# Aim of the task
For this exercise, reproduce the entries below exactly, but only from the line containing "R7: 62k (N_9, VDD) -> 62k (N_9, N_16)" through the line containing "C1: 22nF (GND, RAMP) -> 22nF (GND, THR)", both included.

━━━━

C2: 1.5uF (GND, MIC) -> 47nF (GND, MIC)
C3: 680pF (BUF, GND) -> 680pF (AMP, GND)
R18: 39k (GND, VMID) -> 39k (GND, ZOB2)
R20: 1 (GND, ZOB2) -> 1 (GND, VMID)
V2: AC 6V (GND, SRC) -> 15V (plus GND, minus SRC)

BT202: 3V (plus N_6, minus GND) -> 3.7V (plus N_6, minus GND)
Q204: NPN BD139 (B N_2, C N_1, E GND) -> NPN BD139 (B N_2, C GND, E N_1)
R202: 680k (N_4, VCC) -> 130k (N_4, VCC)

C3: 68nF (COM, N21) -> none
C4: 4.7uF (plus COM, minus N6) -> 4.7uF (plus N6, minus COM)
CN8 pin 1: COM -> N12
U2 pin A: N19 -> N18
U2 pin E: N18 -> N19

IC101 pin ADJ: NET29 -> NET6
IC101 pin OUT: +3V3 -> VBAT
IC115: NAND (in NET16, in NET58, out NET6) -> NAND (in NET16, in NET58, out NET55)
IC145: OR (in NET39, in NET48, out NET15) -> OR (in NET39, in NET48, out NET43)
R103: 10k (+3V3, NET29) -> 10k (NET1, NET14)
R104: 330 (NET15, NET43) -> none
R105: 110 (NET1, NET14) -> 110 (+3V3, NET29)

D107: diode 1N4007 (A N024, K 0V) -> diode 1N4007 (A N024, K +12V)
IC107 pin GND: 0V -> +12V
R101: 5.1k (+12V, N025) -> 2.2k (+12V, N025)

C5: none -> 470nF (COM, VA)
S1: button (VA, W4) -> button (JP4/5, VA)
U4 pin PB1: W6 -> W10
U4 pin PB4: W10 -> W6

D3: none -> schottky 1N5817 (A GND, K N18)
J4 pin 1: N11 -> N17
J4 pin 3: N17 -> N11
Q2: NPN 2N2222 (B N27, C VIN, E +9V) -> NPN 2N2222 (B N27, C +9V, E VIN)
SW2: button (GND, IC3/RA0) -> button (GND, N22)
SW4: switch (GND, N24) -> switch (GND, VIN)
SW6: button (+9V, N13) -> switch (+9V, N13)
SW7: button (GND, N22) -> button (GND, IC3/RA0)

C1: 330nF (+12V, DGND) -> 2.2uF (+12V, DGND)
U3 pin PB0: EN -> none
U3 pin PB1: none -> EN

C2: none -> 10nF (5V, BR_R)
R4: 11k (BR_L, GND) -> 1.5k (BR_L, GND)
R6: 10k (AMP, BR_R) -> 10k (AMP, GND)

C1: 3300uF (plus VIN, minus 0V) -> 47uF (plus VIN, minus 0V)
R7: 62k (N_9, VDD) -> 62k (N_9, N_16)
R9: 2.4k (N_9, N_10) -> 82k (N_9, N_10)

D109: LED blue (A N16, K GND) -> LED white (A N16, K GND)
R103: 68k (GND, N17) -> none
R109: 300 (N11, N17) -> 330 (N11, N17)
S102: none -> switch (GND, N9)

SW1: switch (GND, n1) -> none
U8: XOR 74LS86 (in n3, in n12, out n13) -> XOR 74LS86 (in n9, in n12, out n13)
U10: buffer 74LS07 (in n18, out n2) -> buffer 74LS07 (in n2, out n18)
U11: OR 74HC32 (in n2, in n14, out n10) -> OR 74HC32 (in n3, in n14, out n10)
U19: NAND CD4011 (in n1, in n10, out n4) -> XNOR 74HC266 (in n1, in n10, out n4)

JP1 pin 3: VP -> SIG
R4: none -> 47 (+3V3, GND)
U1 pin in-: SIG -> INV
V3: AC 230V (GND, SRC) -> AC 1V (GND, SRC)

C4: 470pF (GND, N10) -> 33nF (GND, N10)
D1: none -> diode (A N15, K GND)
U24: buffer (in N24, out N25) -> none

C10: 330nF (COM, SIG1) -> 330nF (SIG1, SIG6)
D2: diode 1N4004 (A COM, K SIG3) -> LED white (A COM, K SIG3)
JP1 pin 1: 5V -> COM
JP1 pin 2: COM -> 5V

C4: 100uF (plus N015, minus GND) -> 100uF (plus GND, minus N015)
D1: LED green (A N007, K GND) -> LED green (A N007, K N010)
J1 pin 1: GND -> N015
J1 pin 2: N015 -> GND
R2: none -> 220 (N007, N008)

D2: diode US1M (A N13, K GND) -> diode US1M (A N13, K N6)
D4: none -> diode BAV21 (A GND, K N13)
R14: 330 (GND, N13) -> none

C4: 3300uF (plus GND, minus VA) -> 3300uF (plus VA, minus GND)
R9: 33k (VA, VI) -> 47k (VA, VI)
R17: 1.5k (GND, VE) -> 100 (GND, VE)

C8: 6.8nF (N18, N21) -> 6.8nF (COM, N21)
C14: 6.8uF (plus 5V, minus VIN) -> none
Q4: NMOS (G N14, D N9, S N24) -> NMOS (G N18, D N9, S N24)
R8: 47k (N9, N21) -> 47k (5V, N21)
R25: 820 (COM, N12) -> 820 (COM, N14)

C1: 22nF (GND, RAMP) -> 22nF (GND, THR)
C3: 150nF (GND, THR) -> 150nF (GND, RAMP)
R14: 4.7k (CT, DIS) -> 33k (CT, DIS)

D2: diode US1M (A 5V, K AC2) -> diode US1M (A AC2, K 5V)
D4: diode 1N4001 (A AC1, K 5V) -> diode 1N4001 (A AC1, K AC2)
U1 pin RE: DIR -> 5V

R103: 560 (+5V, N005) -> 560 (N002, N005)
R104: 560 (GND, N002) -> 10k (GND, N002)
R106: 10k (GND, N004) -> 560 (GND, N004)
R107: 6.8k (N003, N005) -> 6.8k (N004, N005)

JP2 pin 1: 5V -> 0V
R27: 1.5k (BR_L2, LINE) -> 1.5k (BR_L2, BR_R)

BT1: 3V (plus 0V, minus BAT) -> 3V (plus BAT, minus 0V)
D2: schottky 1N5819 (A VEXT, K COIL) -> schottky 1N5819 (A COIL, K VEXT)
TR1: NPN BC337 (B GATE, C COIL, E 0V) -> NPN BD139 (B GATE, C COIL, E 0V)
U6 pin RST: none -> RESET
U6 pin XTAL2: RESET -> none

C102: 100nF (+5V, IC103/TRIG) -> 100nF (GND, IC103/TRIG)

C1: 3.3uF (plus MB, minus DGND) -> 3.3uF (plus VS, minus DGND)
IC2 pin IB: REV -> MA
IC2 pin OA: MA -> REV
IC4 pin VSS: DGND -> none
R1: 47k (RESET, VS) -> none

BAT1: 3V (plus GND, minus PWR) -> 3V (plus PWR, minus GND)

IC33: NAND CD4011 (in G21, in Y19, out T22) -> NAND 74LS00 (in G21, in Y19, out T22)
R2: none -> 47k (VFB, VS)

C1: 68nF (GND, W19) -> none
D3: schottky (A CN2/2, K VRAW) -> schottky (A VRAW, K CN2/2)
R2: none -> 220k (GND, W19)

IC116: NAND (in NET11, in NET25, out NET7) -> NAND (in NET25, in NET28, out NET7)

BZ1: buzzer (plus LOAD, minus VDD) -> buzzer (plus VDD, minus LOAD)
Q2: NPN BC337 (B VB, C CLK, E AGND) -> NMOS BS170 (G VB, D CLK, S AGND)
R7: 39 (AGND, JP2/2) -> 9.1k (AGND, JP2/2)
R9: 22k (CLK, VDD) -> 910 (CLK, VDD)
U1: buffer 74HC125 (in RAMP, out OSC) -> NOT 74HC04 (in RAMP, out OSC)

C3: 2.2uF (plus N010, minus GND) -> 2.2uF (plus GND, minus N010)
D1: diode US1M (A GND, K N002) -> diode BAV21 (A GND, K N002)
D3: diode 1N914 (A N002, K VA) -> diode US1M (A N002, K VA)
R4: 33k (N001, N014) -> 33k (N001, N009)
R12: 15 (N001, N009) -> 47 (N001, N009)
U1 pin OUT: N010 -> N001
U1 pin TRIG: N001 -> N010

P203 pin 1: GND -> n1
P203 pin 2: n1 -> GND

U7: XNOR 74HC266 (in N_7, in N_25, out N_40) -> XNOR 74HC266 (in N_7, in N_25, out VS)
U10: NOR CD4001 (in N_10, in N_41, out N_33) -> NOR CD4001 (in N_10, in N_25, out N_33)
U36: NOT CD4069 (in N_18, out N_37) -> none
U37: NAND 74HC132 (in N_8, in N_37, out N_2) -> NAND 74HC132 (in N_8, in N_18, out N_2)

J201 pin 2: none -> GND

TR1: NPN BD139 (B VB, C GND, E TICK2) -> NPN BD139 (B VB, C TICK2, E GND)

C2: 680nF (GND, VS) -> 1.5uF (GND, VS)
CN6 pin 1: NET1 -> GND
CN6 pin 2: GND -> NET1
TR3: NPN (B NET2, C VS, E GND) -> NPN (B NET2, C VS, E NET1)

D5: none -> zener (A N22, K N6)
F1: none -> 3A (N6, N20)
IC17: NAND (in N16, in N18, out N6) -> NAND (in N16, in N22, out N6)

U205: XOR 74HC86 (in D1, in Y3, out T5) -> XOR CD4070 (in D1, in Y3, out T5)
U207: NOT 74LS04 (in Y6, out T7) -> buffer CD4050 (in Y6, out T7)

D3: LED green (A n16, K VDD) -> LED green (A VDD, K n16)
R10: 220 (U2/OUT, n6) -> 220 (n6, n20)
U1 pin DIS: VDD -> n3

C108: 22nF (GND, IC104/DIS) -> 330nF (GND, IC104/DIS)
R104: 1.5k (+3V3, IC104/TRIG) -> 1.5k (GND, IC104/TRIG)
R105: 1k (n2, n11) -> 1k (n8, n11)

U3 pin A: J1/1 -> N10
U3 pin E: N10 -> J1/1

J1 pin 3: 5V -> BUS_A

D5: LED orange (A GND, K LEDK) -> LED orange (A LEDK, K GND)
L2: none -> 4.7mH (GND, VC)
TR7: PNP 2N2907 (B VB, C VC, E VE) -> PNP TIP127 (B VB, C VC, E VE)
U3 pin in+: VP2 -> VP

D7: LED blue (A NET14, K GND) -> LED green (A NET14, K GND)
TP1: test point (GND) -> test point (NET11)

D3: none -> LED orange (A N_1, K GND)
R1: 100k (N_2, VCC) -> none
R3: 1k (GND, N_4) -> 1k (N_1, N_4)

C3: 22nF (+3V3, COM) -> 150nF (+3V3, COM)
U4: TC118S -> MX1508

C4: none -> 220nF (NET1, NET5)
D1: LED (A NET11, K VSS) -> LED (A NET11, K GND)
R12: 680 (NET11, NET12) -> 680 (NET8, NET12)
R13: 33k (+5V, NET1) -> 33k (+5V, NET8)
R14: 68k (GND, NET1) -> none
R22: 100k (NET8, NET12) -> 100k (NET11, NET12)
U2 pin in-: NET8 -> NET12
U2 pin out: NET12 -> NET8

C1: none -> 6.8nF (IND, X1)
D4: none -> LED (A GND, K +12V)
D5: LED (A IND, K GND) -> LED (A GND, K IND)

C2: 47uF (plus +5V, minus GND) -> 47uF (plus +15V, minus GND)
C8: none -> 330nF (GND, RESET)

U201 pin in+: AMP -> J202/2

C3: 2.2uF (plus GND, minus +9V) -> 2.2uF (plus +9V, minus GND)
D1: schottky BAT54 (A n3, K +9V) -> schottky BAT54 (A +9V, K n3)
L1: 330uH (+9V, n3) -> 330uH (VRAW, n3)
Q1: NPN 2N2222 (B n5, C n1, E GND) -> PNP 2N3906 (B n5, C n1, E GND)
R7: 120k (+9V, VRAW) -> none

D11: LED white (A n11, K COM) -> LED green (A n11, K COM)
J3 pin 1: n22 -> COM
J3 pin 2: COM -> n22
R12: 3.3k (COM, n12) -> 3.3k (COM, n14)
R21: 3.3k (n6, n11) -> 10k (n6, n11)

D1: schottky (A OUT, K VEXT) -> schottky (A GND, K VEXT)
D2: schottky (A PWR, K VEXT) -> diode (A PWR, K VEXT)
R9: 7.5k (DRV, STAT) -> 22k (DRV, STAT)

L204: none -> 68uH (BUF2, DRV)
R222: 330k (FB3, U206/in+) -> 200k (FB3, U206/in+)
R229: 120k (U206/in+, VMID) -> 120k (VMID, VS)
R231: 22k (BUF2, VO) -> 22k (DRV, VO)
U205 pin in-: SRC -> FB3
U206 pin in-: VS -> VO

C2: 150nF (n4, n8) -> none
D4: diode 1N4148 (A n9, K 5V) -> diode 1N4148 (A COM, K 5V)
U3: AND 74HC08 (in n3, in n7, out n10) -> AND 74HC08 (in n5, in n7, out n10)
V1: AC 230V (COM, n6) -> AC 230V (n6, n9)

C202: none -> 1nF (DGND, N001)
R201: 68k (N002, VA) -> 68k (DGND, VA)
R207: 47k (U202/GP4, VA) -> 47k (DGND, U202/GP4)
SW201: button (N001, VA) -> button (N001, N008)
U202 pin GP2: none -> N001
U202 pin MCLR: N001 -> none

━━━━

# Your response
R7: 62k (N_9, VDD) -> 62k (N_9, N_16)
R9: 2.4k (N_9, N_10) -> 82k (N_9, N_10)

D109: LED blue (A N16, K GND) -> LED white (A N16, K GND)
R103: 68k (GND, N17) -> none
R109: 300 (N11, N17) -> 330 (N11, N17)
S102: none -> switch (GND, N9)

SW1: switch (GND, n1) -> none
U8: XOR 74LS86 (in n3, in n12, out n13) -> XOR 74LS86 (in n9, in n12, out n13)
U10: buffer 74LS07 (in n18, out n2) -> buffer 74LS07 (in n2, out n18)
U11: OR 74HC32 (in n2, in n14, out n10) -> OR 74HC32 (in n3, in n14, out n10)
U19: NAND CD4011 (in n1, in n10, out n4) -> XNOR 74HC266 (in n1, in n10, out n4)

JP1 pin 3: VP -> SIG
R4: none -> 47 (+3V3, GND)
U1 pin in-: SIG -> INV
V3: AC 230V (GND, SRC) -> AC 1V (GND, SRC)

C4: 470pF (GND, N10) -> 33nF (GND, N10)
D1: none -> diode (A N15, K GND)
U24: buffer (in N24, out N25) -> none

C10: 330nF (COM, SIG1) -> 330nF (SIG1, SIG6)
D2: diode 1N4004 (A COM, K SIG3) -> LED white (A COM, K SIG3)
JP1 pin 1: 5V -> COM
JP1 pin 2: COM -> 5V

C4: 100uF (plus N015, minus GND) -> 100uF (plus GND, minus N015)
D1: LED green (A N007, K GND) -> LED green (A N007, K N010)
J1 pin 1: GND -> N015
J1 pin 2: N015 -> GND
R2: none -> 220 (N007, N008)

D2: diode US1M (A N13, K GND) -> diode US1M (A N13, K N6)
D4: none -> diode BAV21 (A GND, K N13)
R14: 330 (GND, N13) -> none

C4: 3300uF (plus GND, minus VA) -> 3300uF (plus VA, minus GND)
R9: 33k (VA, VI) -> 47k (VA, VI)
R17: 1.5k (GND, VE) -> 100 (GND, VE)

C8: 6.8nF (N18, N21) -> 6.8nF (COM, N21)
C14: 6.8uF (plus 5V, minus VIN) -> none
Q4: NMOS (G N14, D N9, S N24) -> NMOS (G N18, D N9, S N24)
R8: 47k (N9, N21) -> 47k (5V, N21)
R25: 820 (COM, N12) -> 820 (COM, N14)

C1: 22nF (GND, RAMP) -> 22nF (GND, THR)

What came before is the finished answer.